WHAT YOU ARE ASKED TO DO: For the word "none", determine how many lines of the entries below contain it, and give only that number.

INPUT:
BEGIN

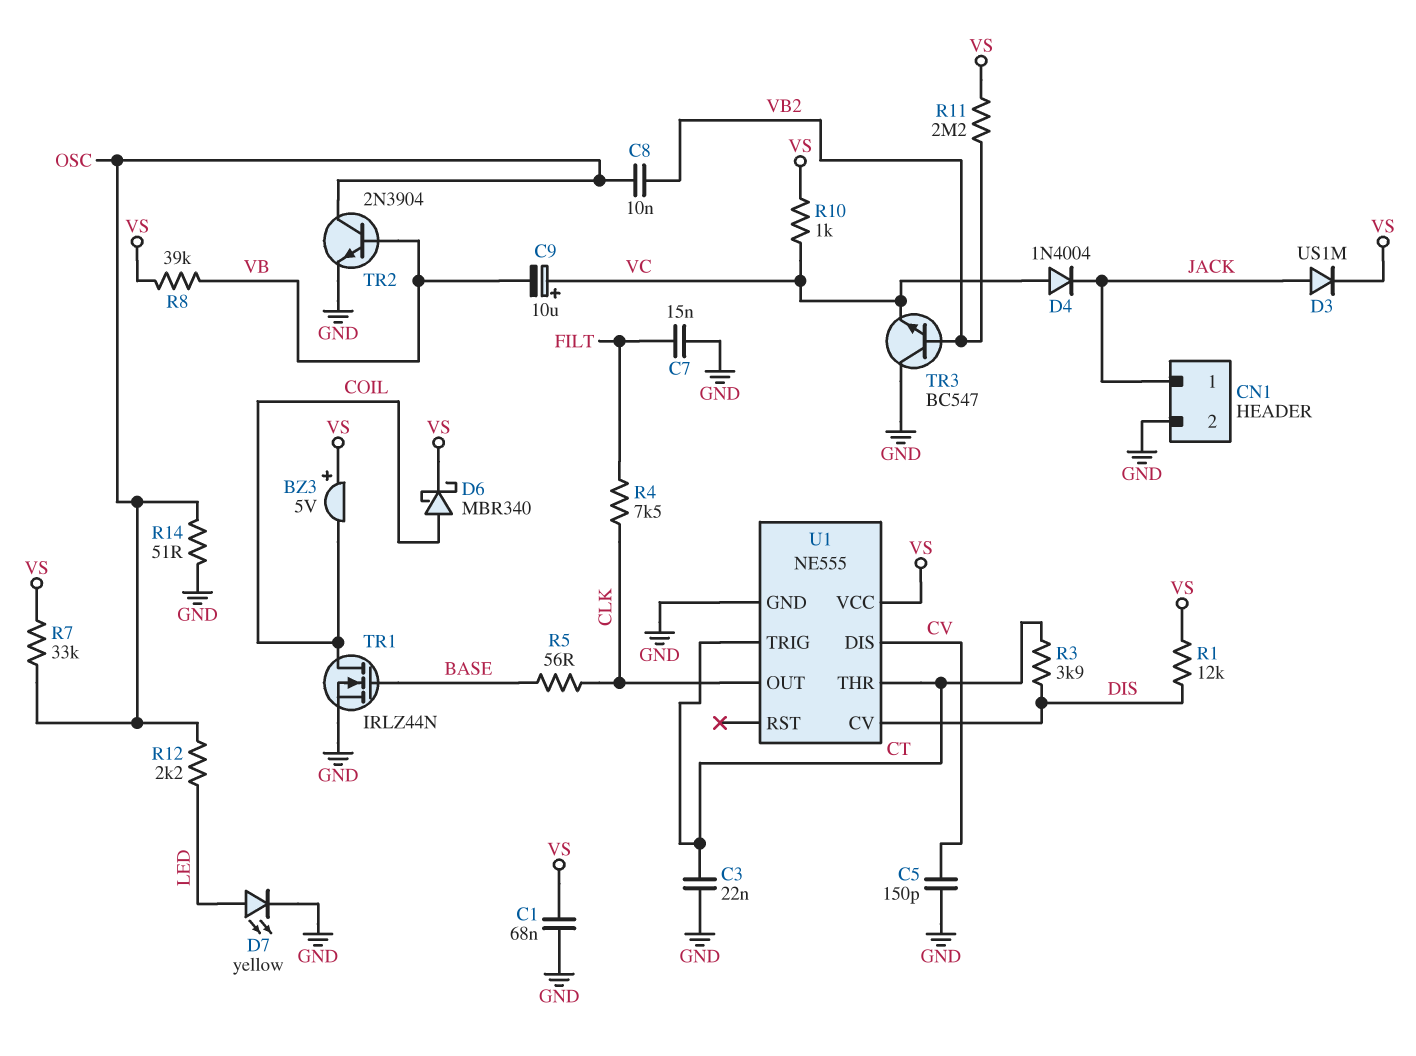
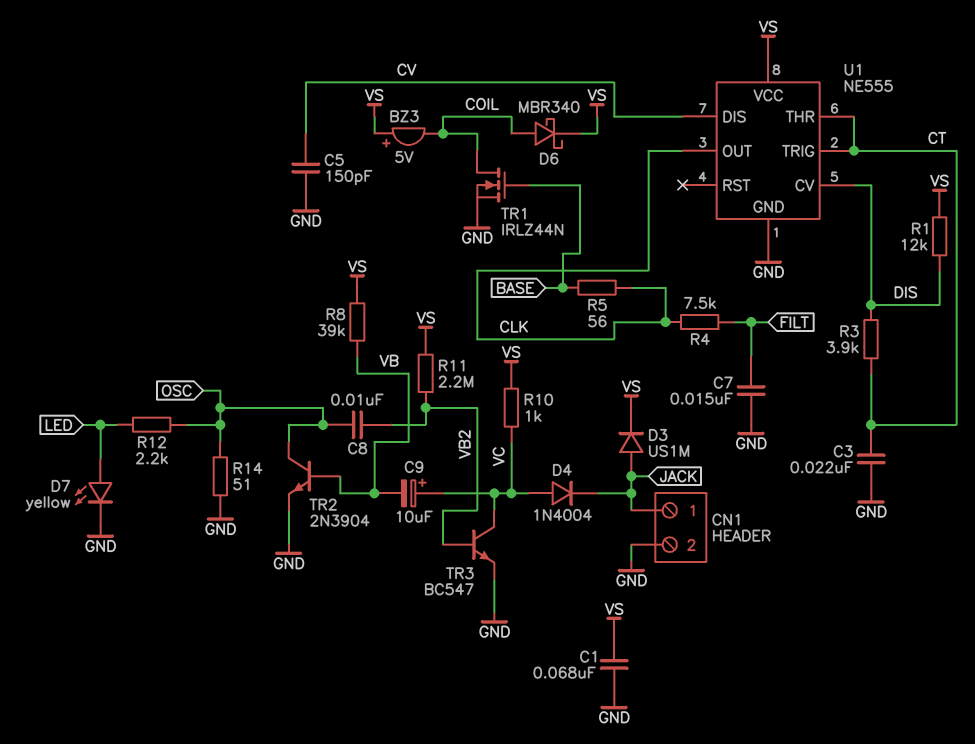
R7: 33k (OSC, VS) -> none
TR3: NPN BC547 (B VB2, C GND, E VC) -> NPN BC547 (B VB2, C VC, E GND)

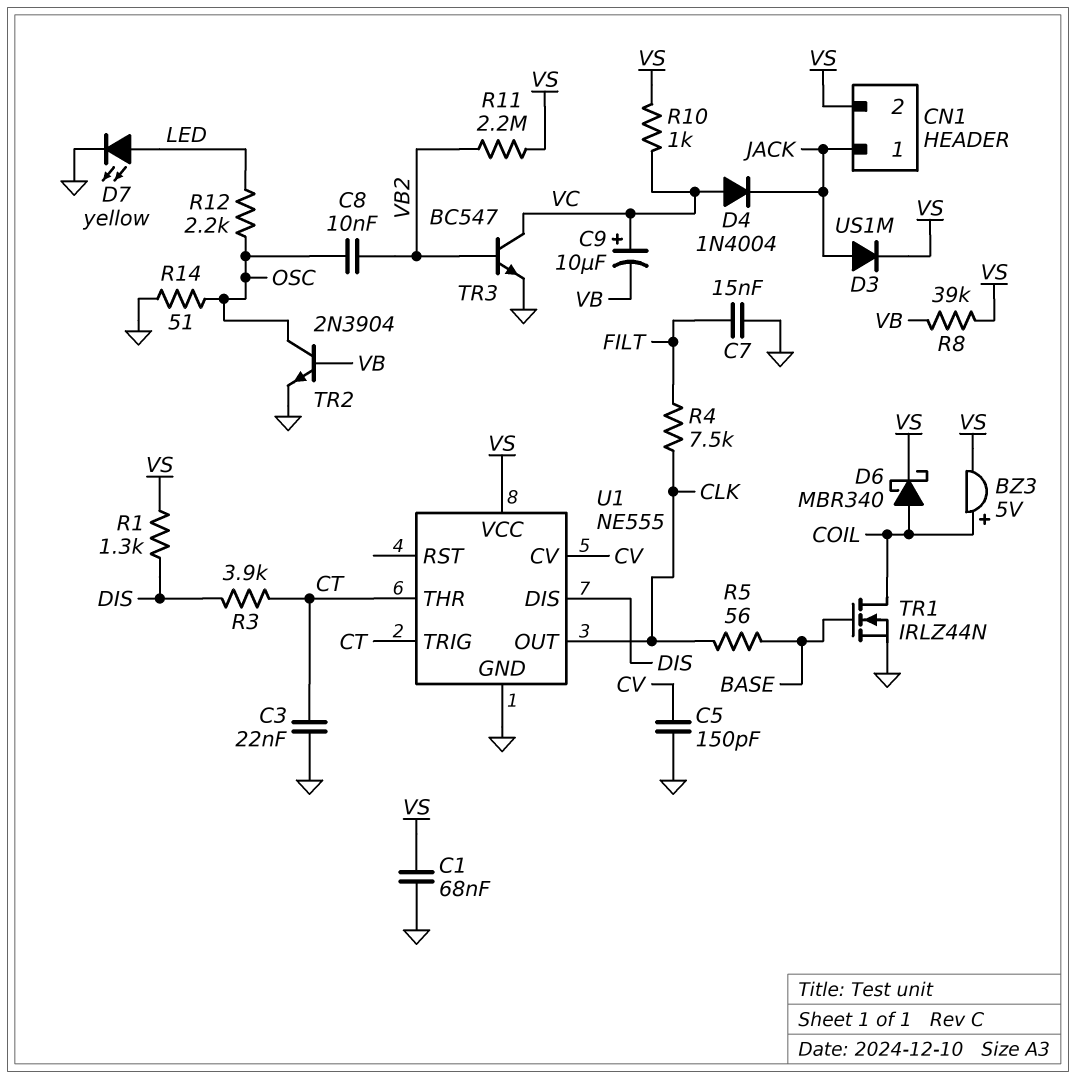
BZ3: buzzer 5V (plus VS, minus COIL) -> buzzer 5V (plus COIL, minus VS)
CN1 pin 2: GND -> VS
R1: 12k (DIS, VS) -> 1.3k (DIS, VS)
U1 pin CV: DIS -> CV
U1 pin DIS: CV -> DIS

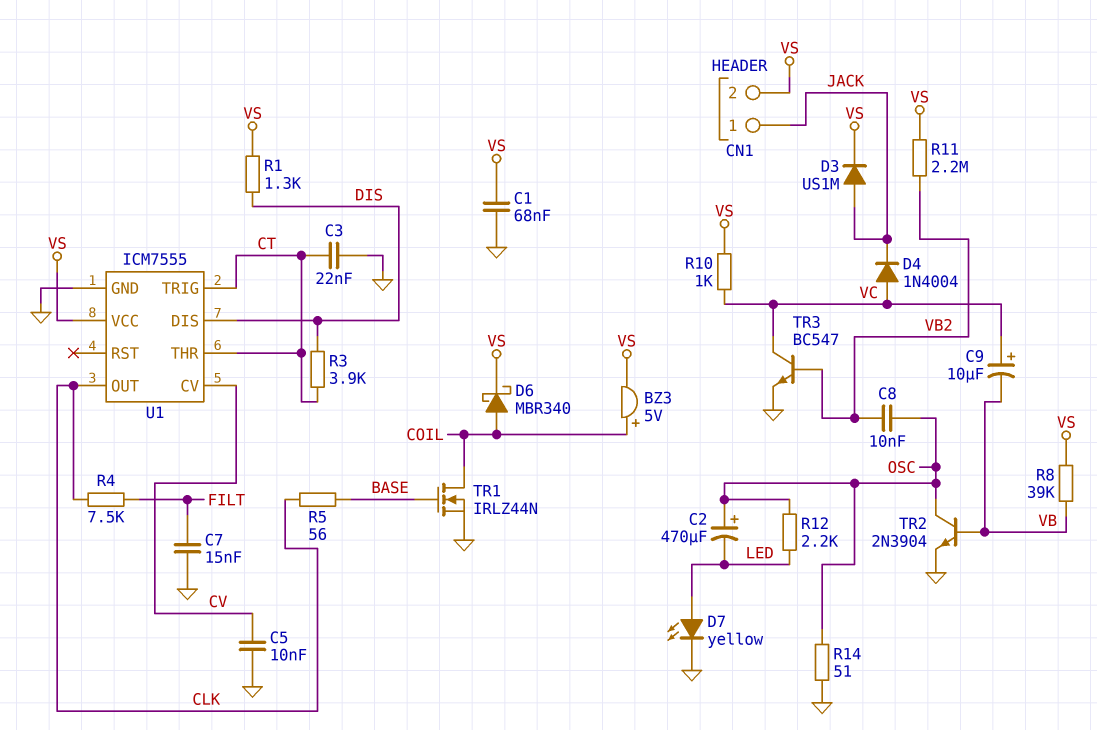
C2: none -> 470uF (plus OSC, minus LED)
C5: 150pF (CV, GND) -> 10nF (CV, GND)
U1: NE555 -> ICM7555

END

RESULT OF THIS EXERCISE: 2